Transcribe word for word the lines spanning the line with "pink hexagon: rotated" through the end of the records.

START Material for the task

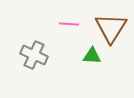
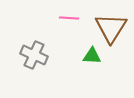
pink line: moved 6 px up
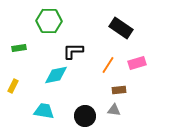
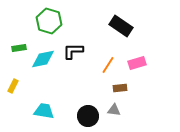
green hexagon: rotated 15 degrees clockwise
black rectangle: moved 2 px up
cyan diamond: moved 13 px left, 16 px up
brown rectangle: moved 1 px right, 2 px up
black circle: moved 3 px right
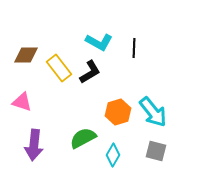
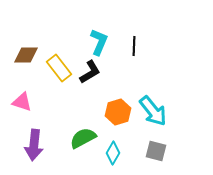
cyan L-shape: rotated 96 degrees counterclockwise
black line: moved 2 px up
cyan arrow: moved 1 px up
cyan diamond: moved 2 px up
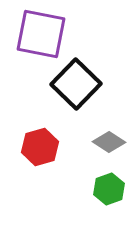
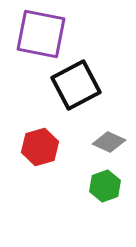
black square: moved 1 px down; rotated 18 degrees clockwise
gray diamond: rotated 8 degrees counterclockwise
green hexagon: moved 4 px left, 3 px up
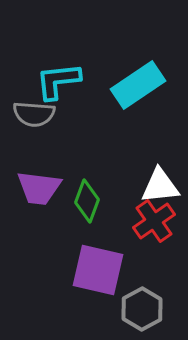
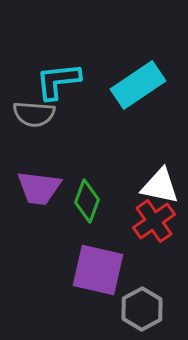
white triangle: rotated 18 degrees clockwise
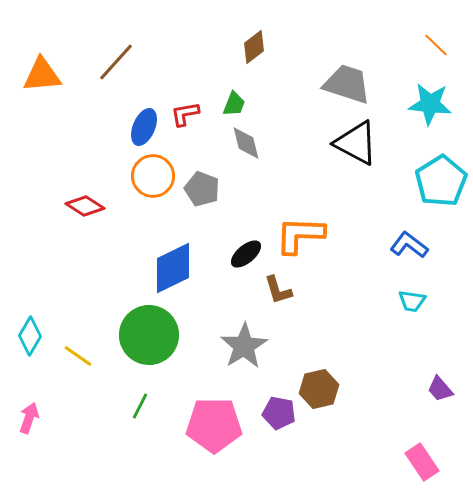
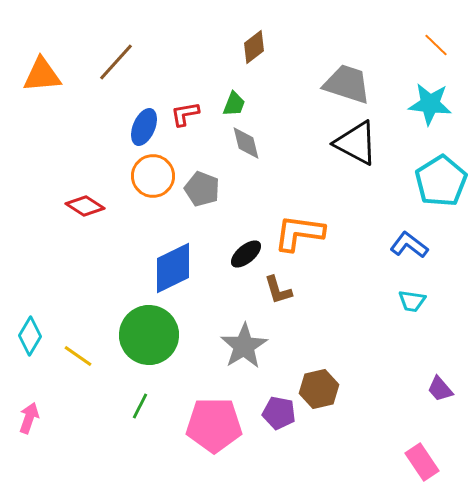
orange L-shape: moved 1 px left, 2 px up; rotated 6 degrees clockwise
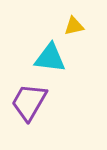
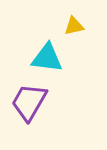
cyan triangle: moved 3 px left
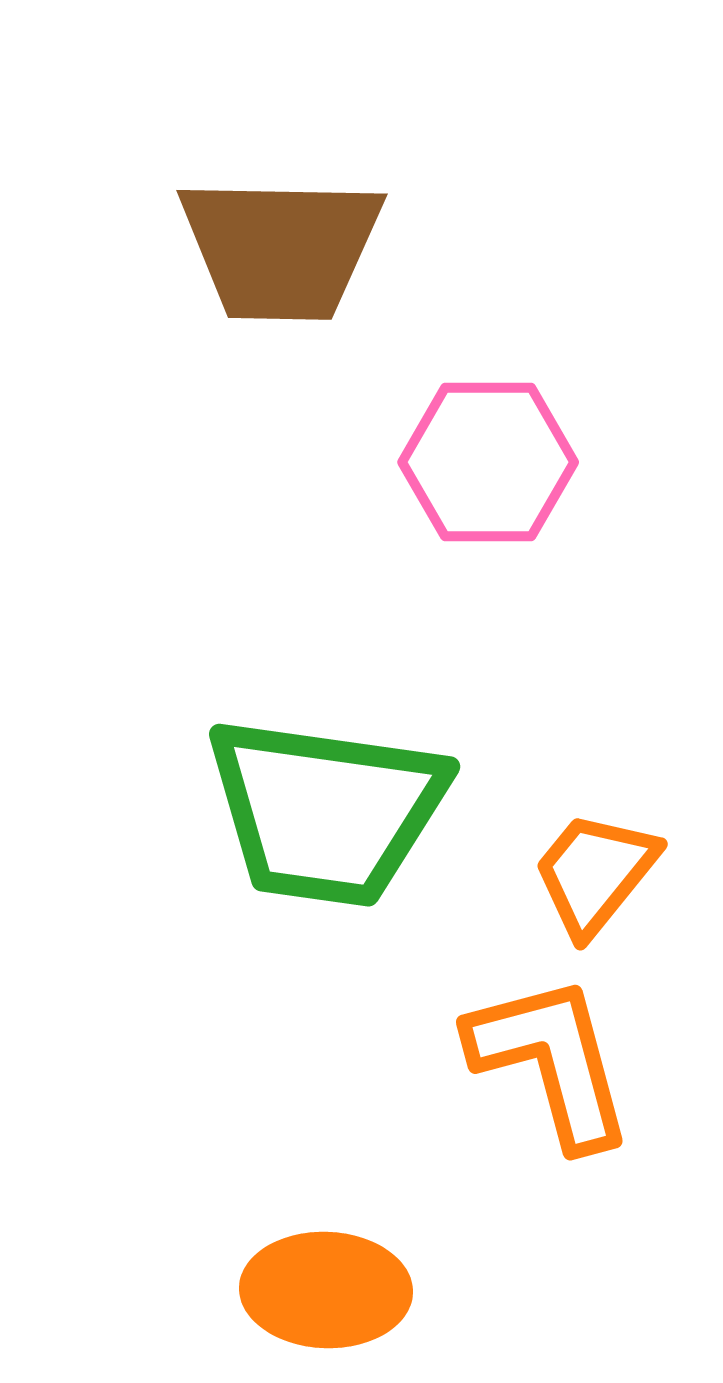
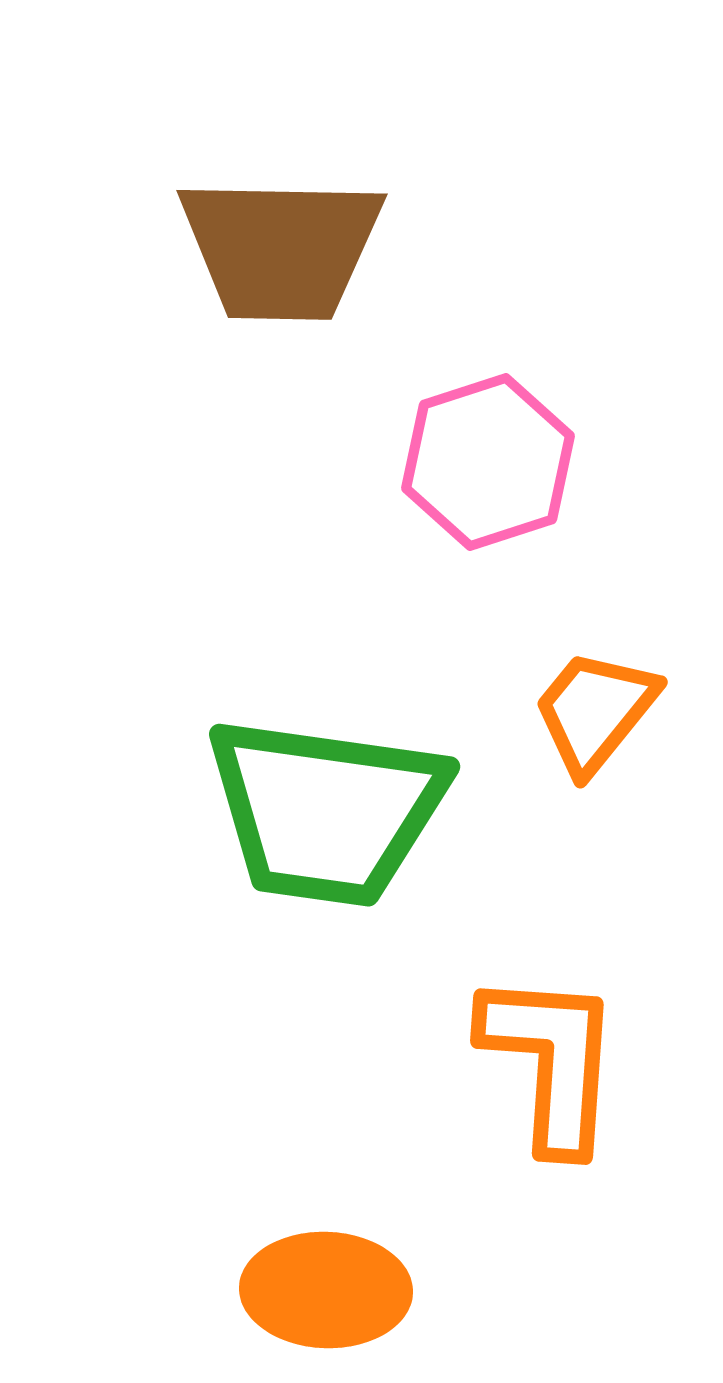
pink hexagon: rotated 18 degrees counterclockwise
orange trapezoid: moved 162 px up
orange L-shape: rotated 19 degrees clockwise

END Material for the task

**Result of the task**
pink hexagon: rotated 18 degrees counterclockwise
orange trapezoid: moved 162 px up
orange L-shape: rotated 19 degrees clockwise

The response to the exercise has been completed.